WHAT IS BEING ASKED: Pictures appear among the records. Write out all else exactly as it stands.

DATA RECORDS:
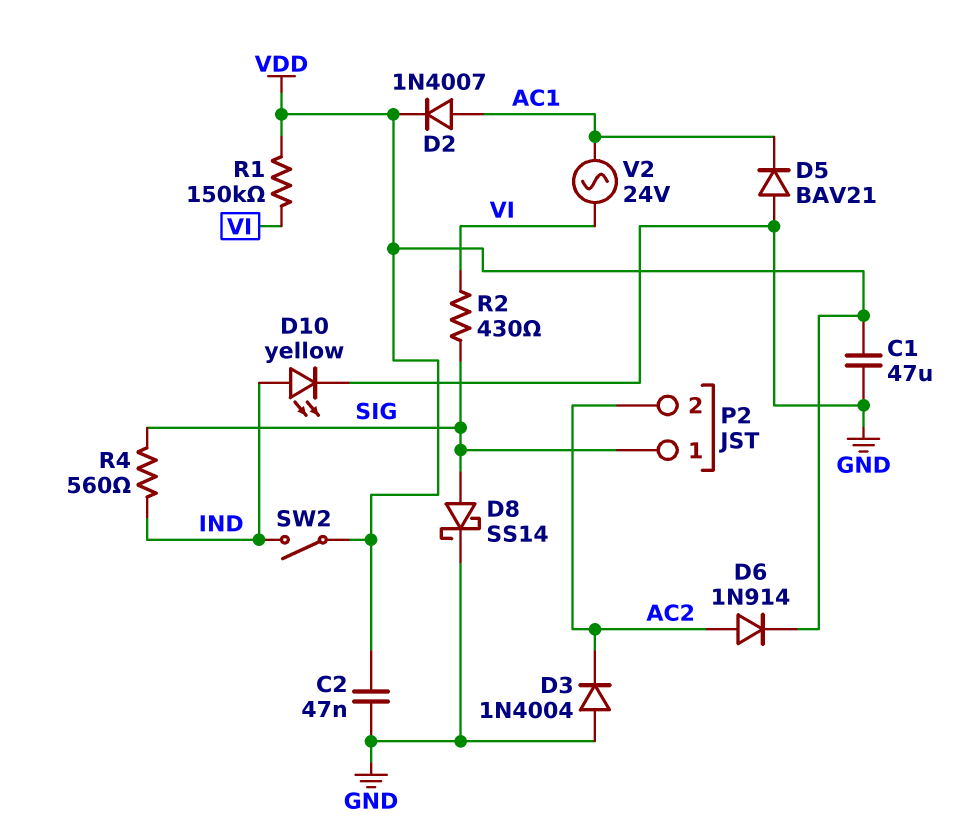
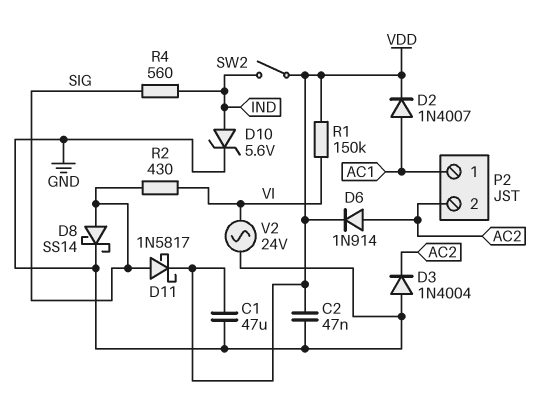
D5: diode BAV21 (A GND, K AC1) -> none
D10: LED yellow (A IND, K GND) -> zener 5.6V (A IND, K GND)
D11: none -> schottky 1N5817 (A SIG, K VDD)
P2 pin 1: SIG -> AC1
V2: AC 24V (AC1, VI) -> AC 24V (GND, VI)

RESULT FOR THIS EXERCISE:
D5: diode BAV21 (A GND, K AC1) -> none
D10: LED yellow (A IND, K GND) -> zener 5.6V (A IND, K GND)
D11: none -> schottky 1N5817 (A SIG, K VDD)
P2 pin 1: SIG -> AC1
V2: AC 24V (AC1, VI) -> AC 24V (GND, VI)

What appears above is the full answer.